Each line of the data below holding the word "black" must be copied.

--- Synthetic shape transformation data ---
•••••

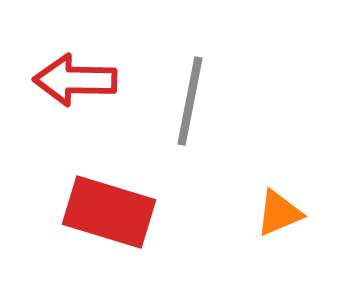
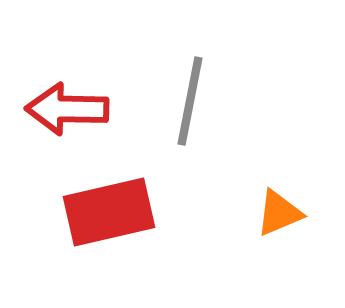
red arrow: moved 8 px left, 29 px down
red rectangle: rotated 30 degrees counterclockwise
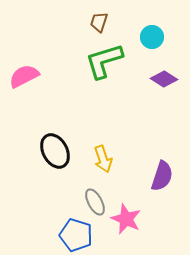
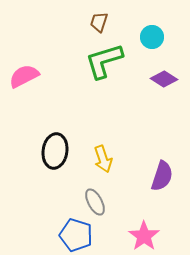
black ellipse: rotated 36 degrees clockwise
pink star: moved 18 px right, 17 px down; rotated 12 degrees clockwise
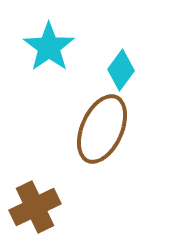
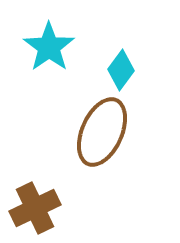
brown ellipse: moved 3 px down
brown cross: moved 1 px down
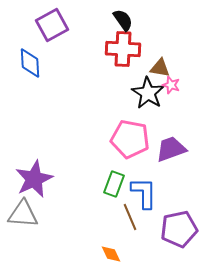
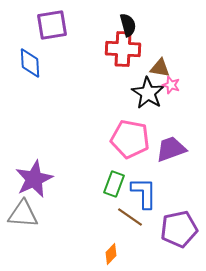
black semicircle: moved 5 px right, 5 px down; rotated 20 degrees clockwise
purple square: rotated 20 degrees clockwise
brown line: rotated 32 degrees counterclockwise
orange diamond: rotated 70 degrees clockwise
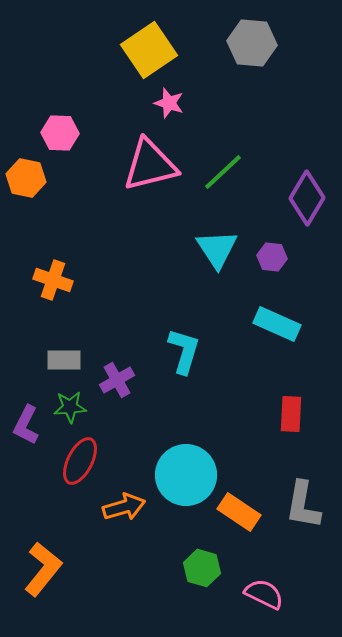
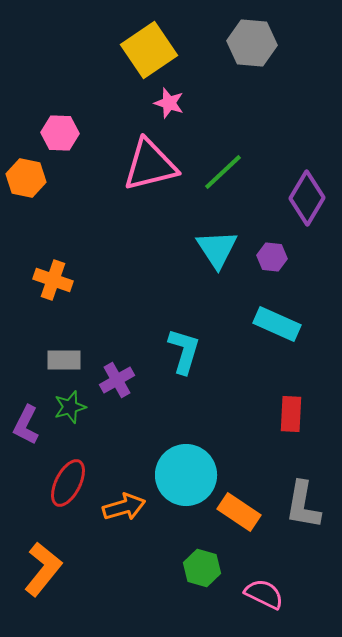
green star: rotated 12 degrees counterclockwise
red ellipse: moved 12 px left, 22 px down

•••••

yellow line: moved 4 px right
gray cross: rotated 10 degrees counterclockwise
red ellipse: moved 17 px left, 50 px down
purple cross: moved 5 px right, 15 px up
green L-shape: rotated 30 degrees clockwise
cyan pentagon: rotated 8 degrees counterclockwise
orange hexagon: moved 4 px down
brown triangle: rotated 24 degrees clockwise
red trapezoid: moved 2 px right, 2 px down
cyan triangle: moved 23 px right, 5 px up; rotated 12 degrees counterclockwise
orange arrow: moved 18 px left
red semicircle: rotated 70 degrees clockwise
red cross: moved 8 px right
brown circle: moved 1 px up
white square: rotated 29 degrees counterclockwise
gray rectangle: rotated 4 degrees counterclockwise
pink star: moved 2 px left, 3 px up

•••••

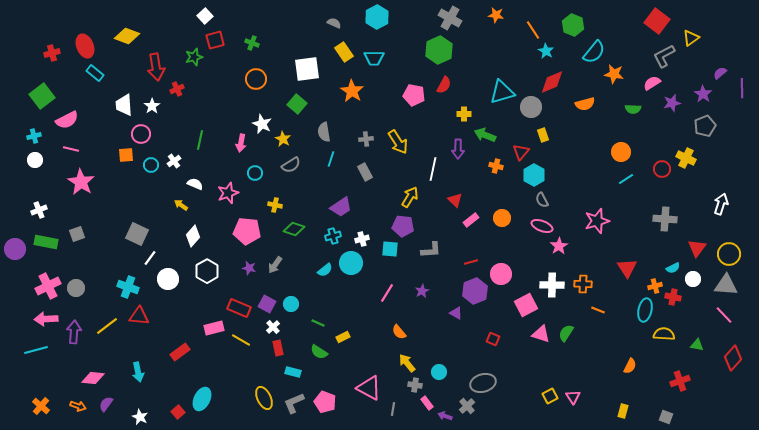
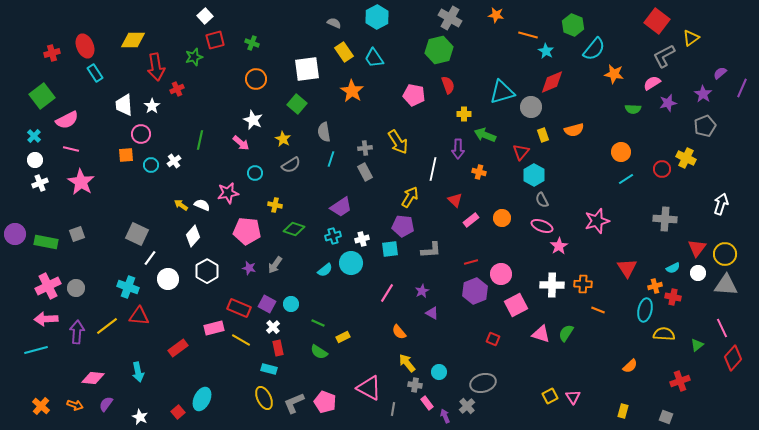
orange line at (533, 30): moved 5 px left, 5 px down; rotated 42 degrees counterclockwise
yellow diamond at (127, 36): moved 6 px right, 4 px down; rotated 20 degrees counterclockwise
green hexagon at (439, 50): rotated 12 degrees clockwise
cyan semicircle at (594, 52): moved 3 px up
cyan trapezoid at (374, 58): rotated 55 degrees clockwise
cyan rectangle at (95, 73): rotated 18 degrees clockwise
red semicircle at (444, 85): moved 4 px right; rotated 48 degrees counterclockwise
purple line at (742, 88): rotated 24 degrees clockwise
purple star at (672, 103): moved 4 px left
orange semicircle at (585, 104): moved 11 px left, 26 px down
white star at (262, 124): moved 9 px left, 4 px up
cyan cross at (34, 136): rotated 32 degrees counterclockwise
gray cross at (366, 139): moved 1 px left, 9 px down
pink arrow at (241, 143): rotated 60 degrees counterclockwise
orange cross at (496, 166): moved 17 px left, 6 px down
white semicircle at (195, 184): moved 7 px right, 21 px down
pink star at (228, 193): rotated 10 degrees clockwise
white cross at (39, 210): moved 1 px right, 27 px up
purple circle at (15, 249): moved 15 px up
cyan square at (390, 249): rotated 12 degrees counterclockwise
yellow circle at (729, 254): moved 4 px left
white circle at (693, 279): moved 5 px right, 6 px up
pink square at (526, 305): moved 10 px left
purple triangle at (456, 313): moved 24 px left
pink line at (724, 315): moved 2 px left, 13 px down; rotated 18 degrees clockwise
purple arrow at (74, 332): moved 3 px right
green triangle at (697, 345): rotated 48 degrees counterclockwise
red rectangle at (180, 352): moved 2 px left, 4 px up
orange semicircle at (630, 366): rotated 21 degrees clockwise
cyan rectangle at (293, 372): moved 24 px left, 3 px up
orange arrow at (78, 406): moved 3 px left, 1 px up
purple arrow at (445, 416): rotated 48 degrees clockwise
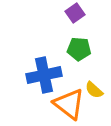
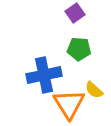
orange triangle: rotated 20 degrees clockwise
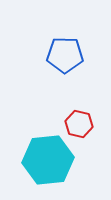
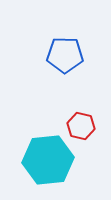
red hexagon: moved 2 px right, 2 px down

•••••

--- Task solution ---
black ellipse: rotated 36 degrees clockwise
black semicircle: moved 5 px right, 5 px down; rotated 20 degrees clockwise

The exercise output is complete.